* Job *
Could you quote the records word for word, from the line containing "Locate each specified" through the end of the records, both ends included, and leave the pictures out of your answer?

>> Start Data records

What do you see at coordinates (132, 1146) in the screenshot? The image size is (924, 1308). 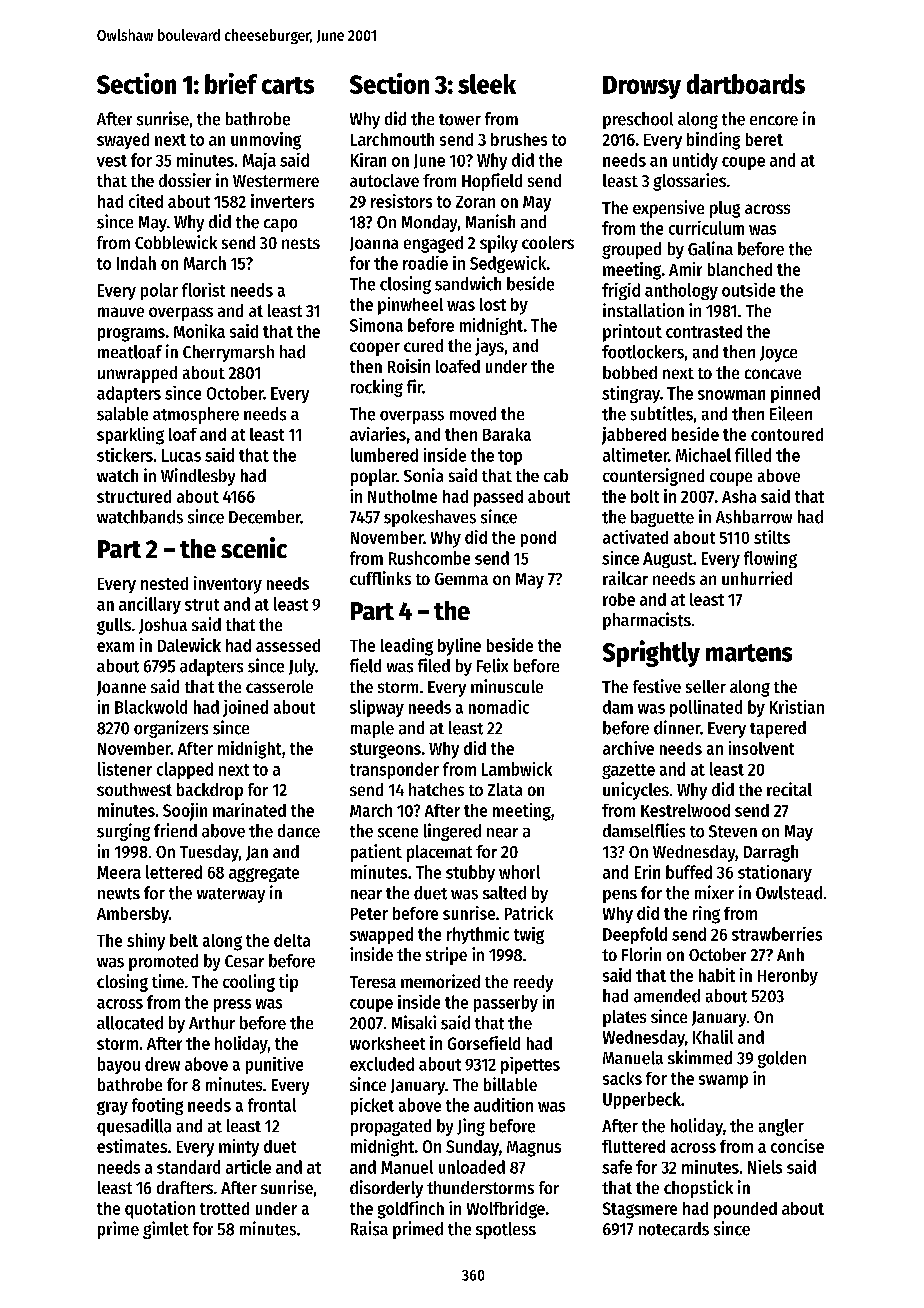 I see `estimates` at bounding box center [132, 1146].
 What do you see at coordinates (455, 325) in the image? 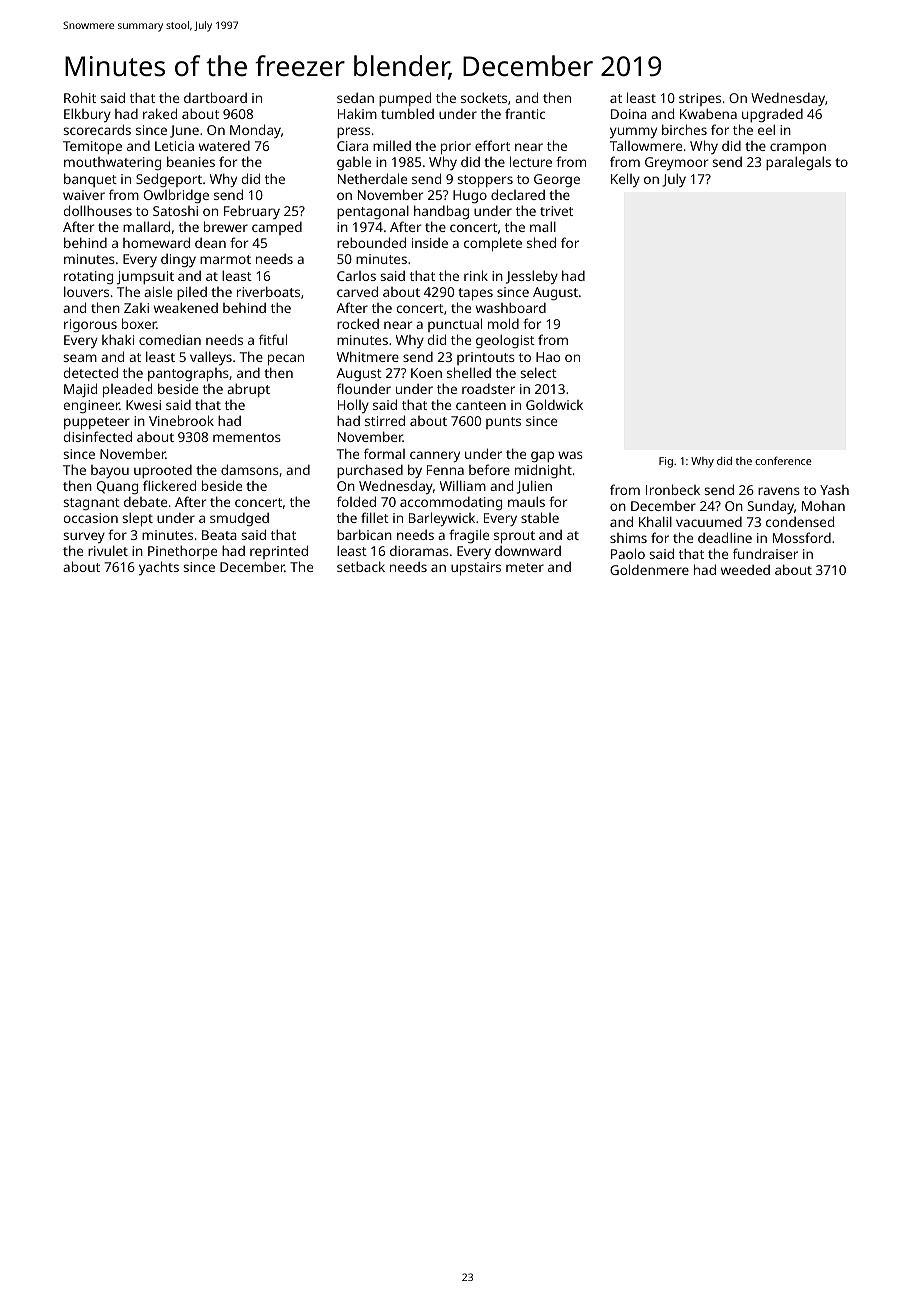
I see `punctual` at bounding box center [455, 325].
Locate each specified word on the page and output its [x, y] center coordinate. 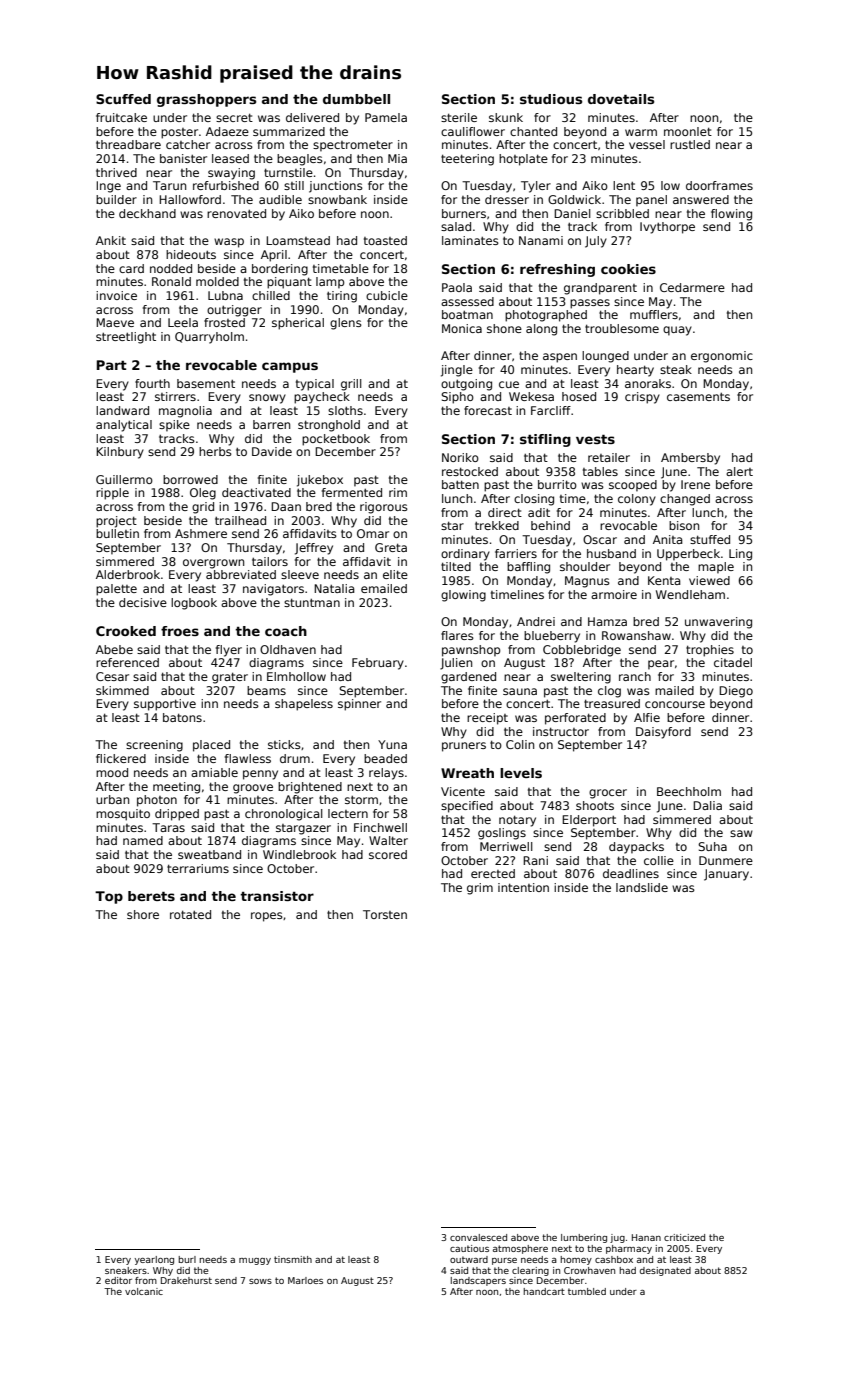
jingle [457, 371]
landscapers [478, 1281]
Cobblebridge [582, 651]
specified [467, 807]
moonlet [688, 131]
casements [698, 397]
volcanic [144, 1291]
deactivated [256, 492]
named [143, 840]
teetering [467, 160]
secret [234, 117]
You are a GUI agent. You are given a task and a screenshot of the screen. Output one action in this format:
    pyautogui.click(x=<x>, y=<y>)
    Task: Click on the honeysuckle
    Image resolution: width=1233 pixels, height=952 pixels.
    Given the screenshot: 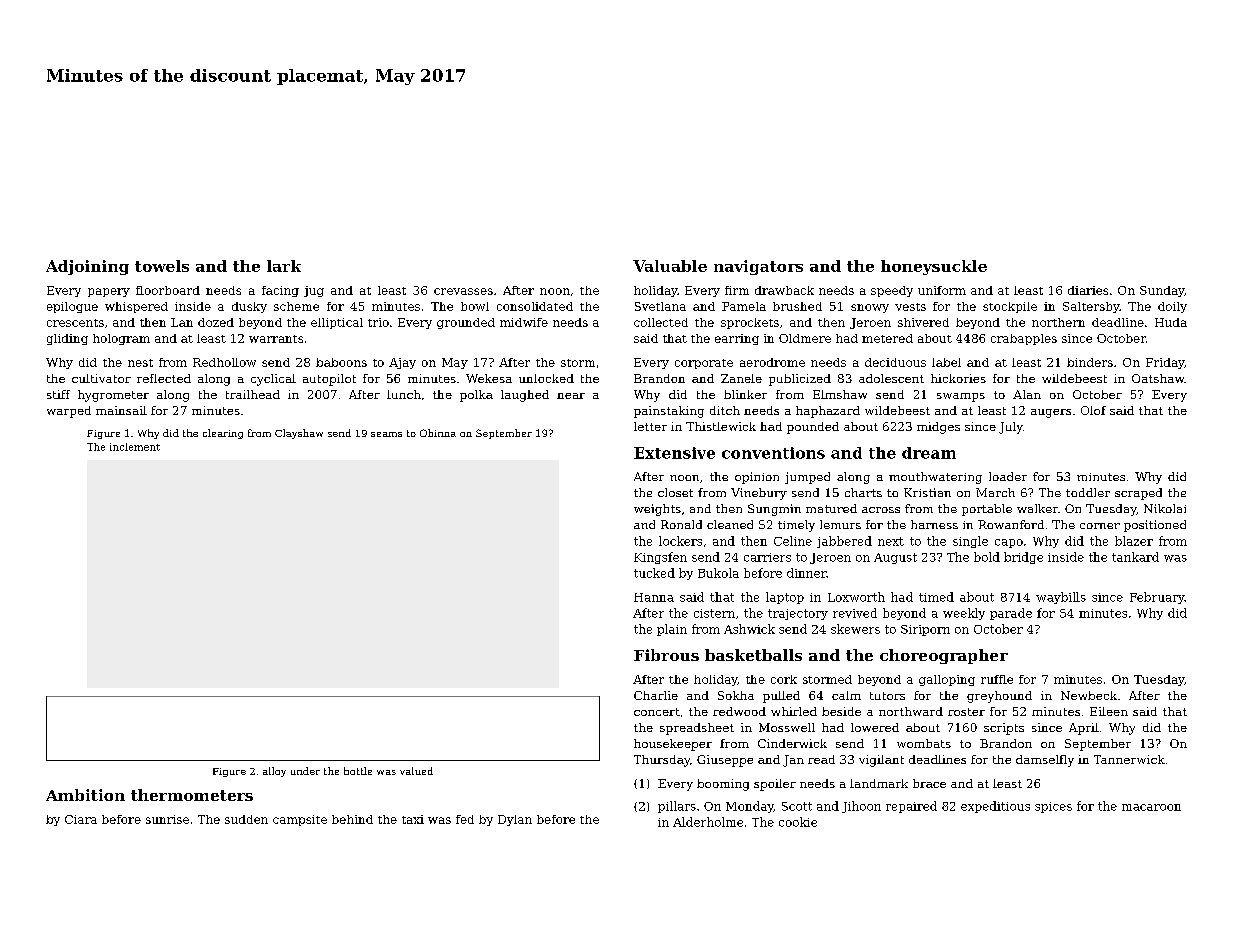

>> End Data records

* Answer to the exercise *
Locate each specified word on the page and output its [x, y] center coordinate. 
jingle [457, 371]
landscapers [478, 1281]
Cobblebridge [582, 651]
specified [467, 807]
moonlet [688, 131]
casements [698, 397]
volcanic [144, 1291]
deactivated [256, 492]
named [143, 840]
teetering [467, 160]
secret [234, 117]
You are a GUI agent. You are given a task and a screenshot of the screen. Output one action in this format:
    pyautogui.click(x=<x>, y=<y>)
    Task: Click on the honeysuckle
    Image resolution: width=1233 pixels, height=952 pixels.
    Given the screenshot: 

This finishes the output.